_TASK DETAILS_
Only the lines below starting at the one that contains "black 1x6 plate [378,222,590,316]" and ending at the one that contains "green 1x1 brick [541,239,590,303]" are to be reproduced, exactly and with both ends kept.

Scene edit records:

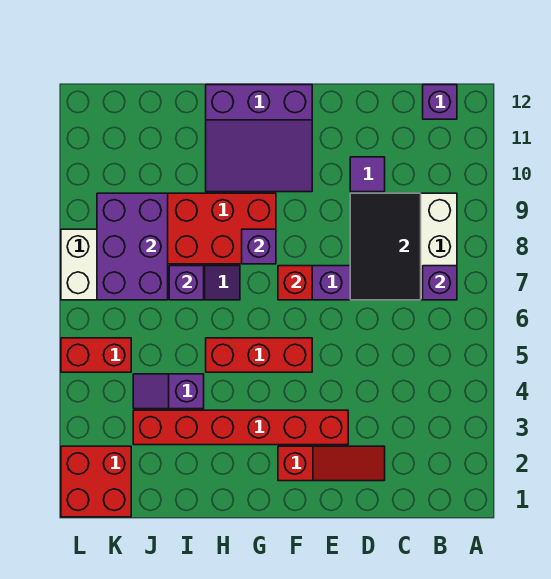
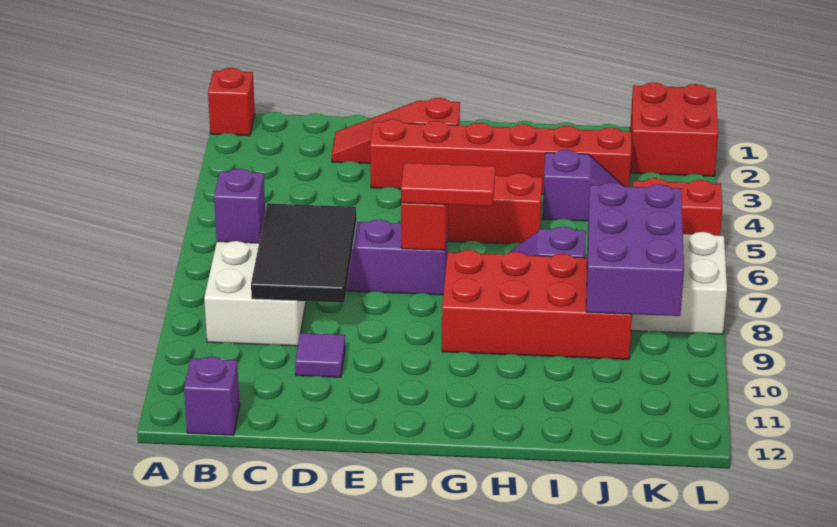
none -> red 1x1 brick [208,68,255,136]
none -> red 1x2 tile [401,163,495,206]
purple 3x3 slope [206,85,312,192] -> none
purple 1x1 brick [242,229,276,264] -> none
purple 1x1 brick [169,266,204,300] -> none

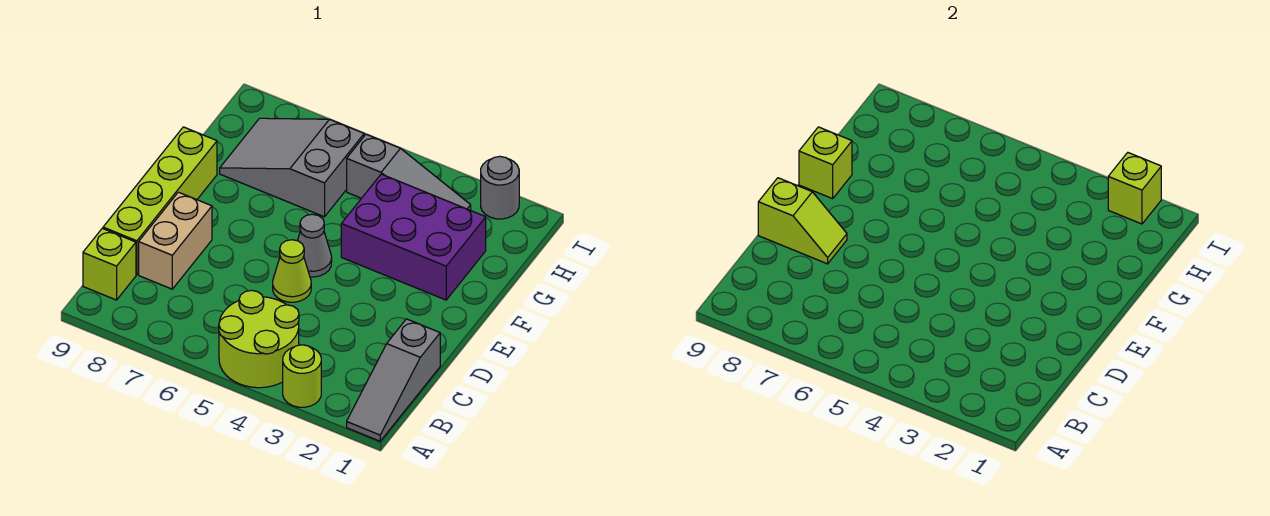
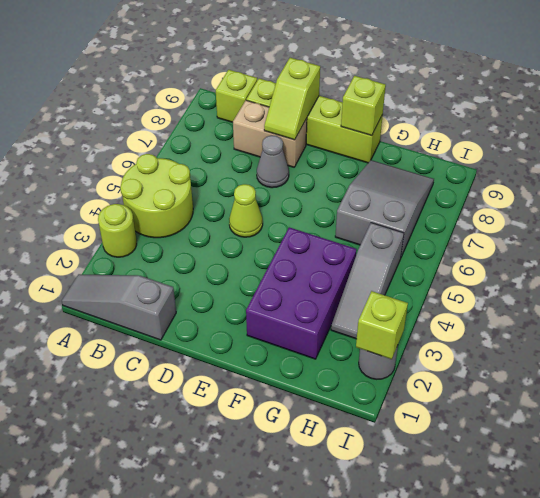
grey 1x1 cone [297,214,332,277] -> grey 1x1 cone moved to [257,135,289,188]

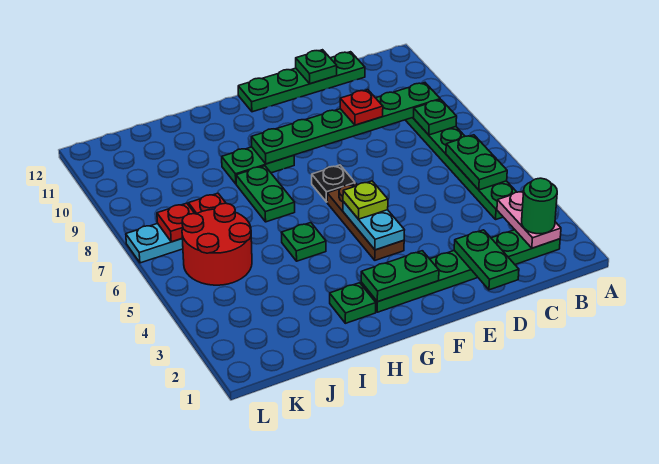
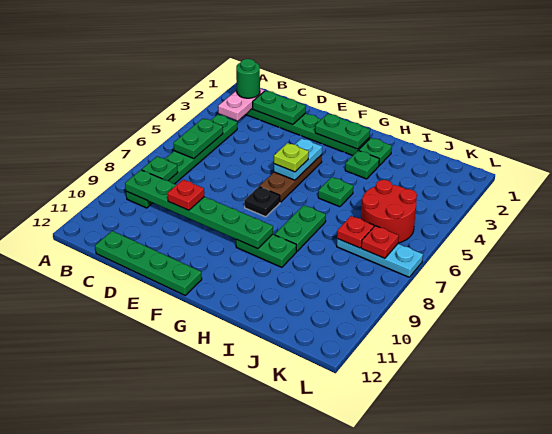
green 1x2 plate [454,230,519,290] -> green 1x2 plate turned to [253,91,306,125]
green 1x1 plate [296,50,337,84] -> green 1x1 plate moved to [345,150,379,179]

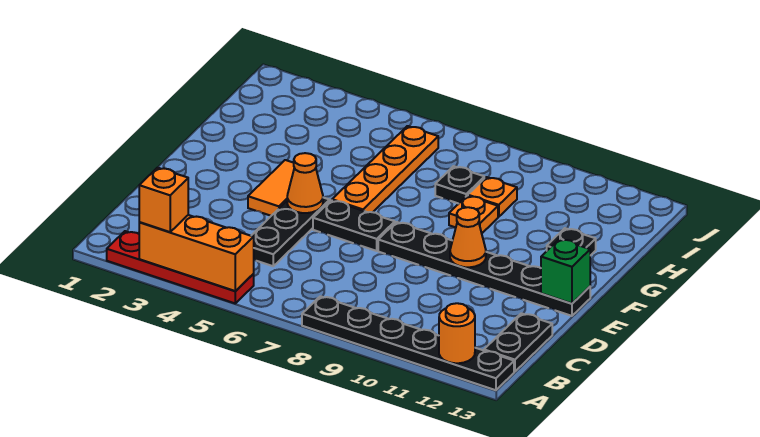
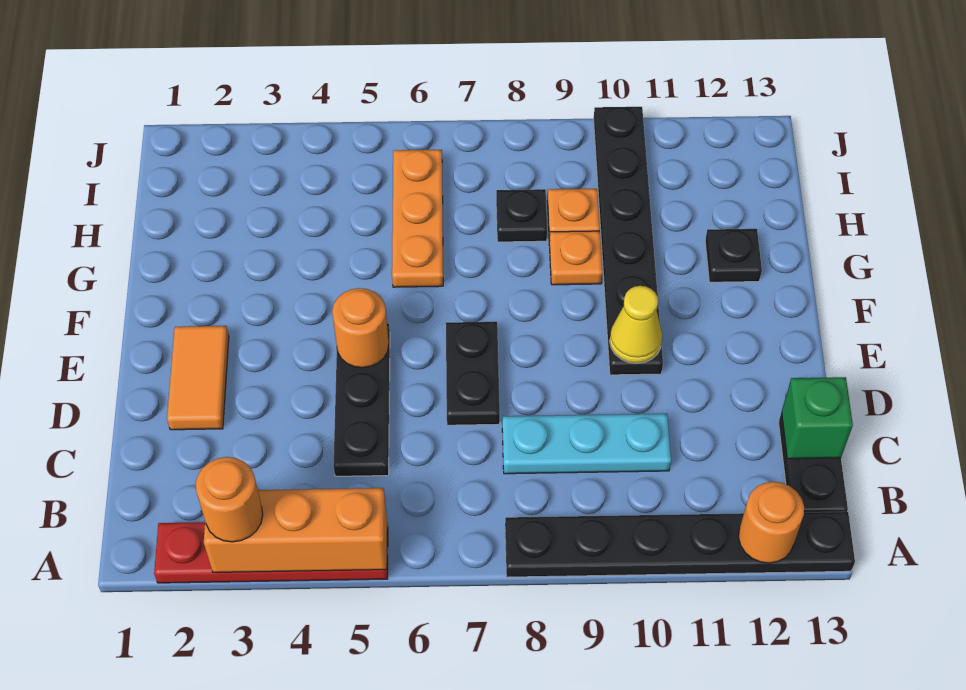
orange 1x1 brick [139,168,188,232] -> orange 1x1 round brick [196,457,263,542]
none -> cyan 1x3 plate [502,414,671,474]
orange 1x2 tile [248,160,294,216] -> orange 1x2 tile moved to [167,326,229,430]
orange 1x1 cone [287,153,323,213] -> orange 1x1 round brick [332,288,389,368]
black 1x2 plate [313,200,395,251] -> black 1x2 plate turned to [446,322,500,425]
black 1x6 plate [378,222,590,316] -> black 1x6 plate turned to [594,107,663,375]
orange 1x1 cone [450,207,486,267] -> yellow 1x1 cone [610,286,662,363]
green 1x1 brick [541,239,590,303] -> green 1x1 brick moved to [782,377,853,459]
orange 1x4 plate [332,126,438,212] -> orange 1x3 plate [392,150,443,287]

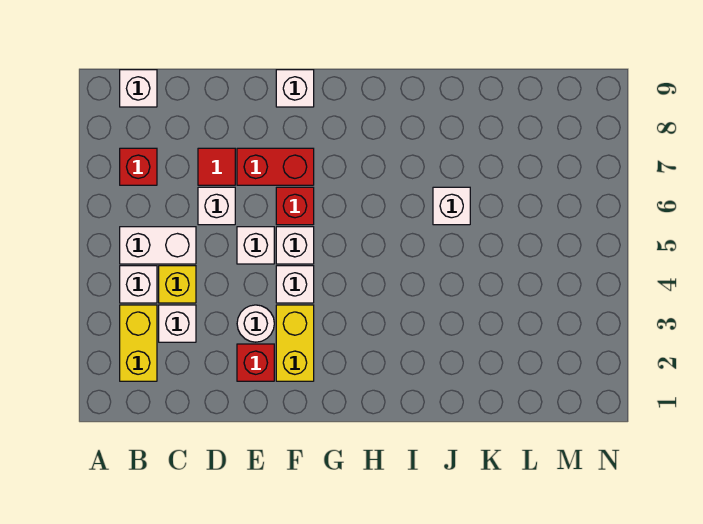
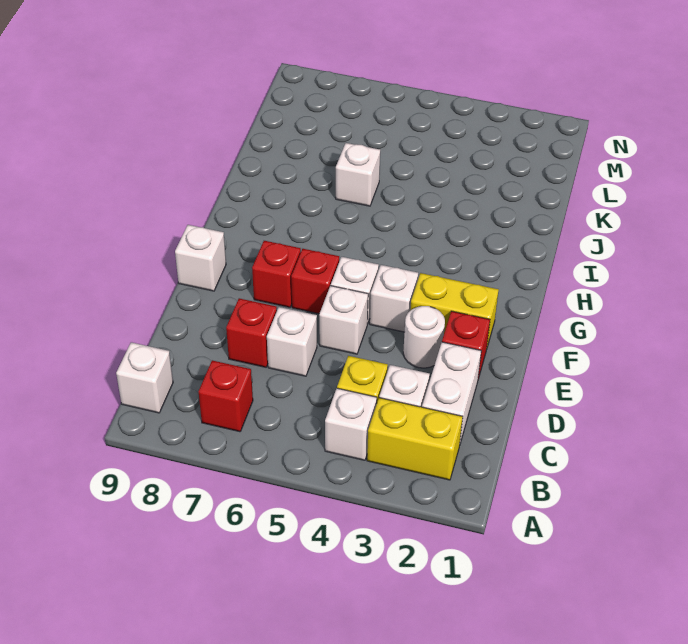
white 1x2 brick [120,227,196,264] -> white 1x2 brick moved to [422,342,481,443]
red 1x1 tile [198,148,235,185] -> red 1x1 brick [226,298,277,367]
red 1x2 brick [237,148,314,185] -> red 1x1 brick [252,241,301,307]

_SOLVED PROBLEM_
black 1x6 plate [378,222,590,316] -> black 1x6 plate turned to [594,107,663,375]
orange 1x1 cone [450,207,486,267] -> yellow 1x1 cone [610,286,662,363]
green 1x1 brick [541,239,590,303] -> green 1x1 brick moved to [782,377,853,459]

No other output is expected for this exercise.